Records to use Block Start

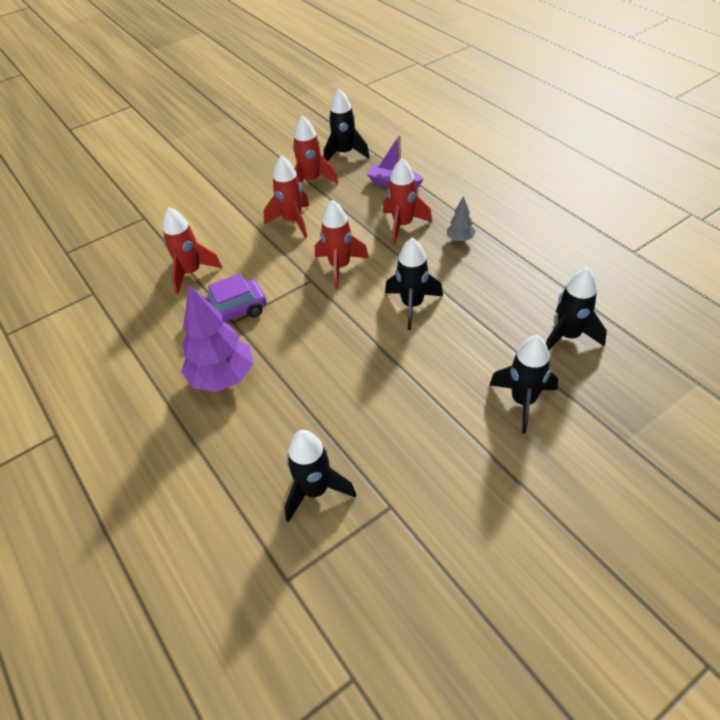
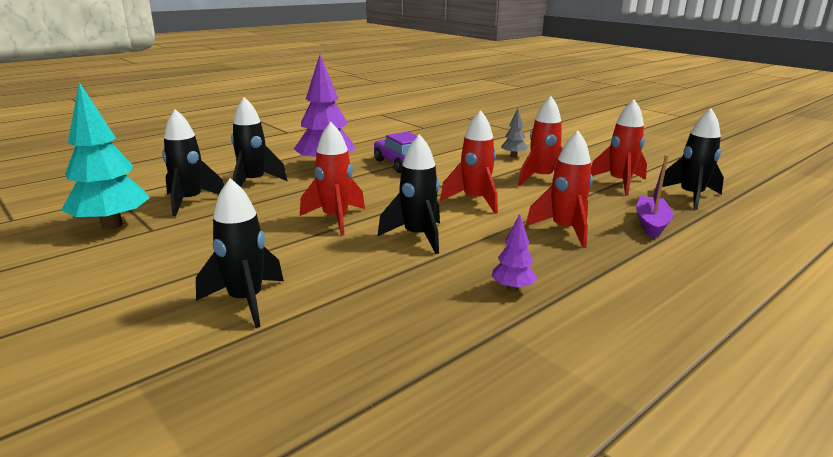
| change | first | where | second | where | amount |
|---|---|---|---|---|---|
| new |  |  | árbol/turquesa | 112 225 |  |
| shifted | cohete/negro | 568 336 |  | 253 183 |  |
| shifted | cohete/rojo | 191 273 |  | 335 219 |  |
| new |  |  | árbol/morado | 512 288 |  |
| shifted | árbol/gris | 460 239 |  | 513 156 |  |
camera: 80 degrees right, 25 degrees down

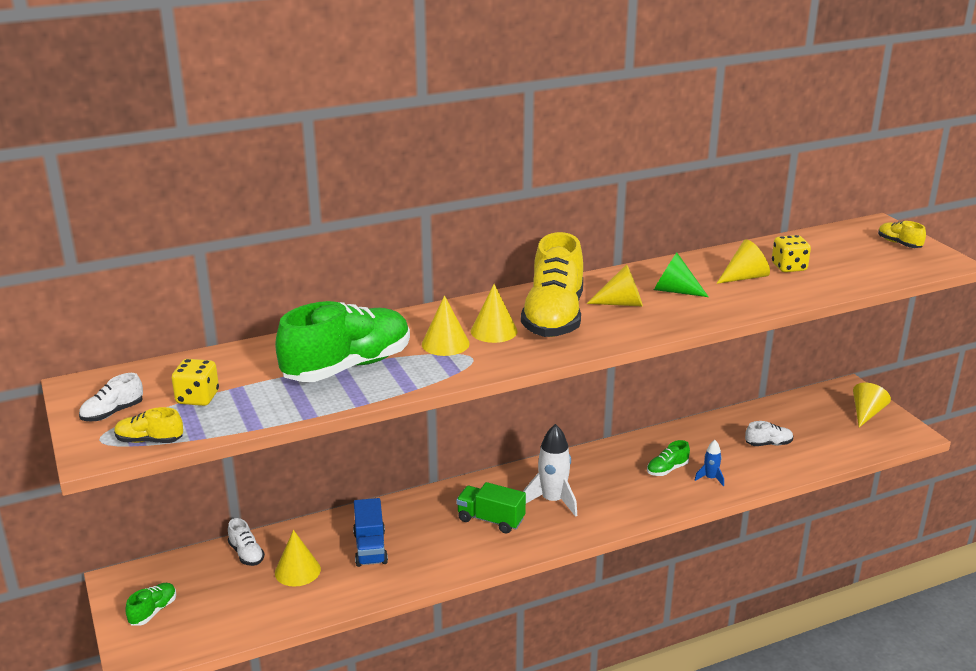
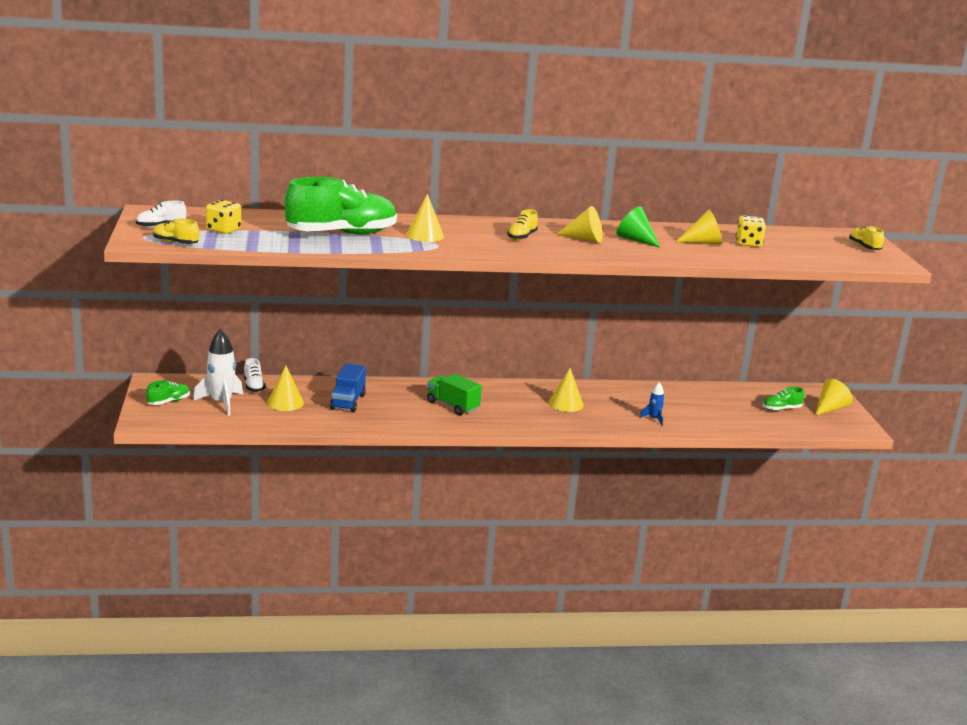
| change | first | where | second | where | amount |
|---|---|---|---|---|---|
| shifted | cohete/blanco | 552 501 |  | 221 403 |  |
| scaled | zapato/amarillo | 554 317 |  | 522 237 | x0.43 |
| shifted | cono/amarillo | 494 331 |  | 566 403 |  |
| shifted | zapato/verde | 667 469 |  | 781 409 |  |
| gone | zapato/blanco | 768 444 |  |  |  |
camera: 15 degrees right, 5 degrees down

Records to use Block End

Up to and including the line containing "shifted | cohete/blanco", repeat every line from the start of the data, but none of the pictures.

(Written answer):
| change | first | where | second | where | amount |
|---|---|---|---|---|---|
| new |  |  | árbol/turquesa | 112 225 |  |
| shifted | cohete/negro | 568 336 |  | 253 183 |  |
| shifted | cohete/rojo | 191 273 |  | 335 219 |  |
| new |  |  | árbol/morado | 512 288 |  |
| shifted | árbol/gris | 460 239 |  | 513 156 |  |
camera: 80 degrees right, 25 degrees down

| change | first | where | second | where | amount |
|---|---|---|---|---|---|
| shifted | cohete/blanco | 552 501 |  | 221 403 |  |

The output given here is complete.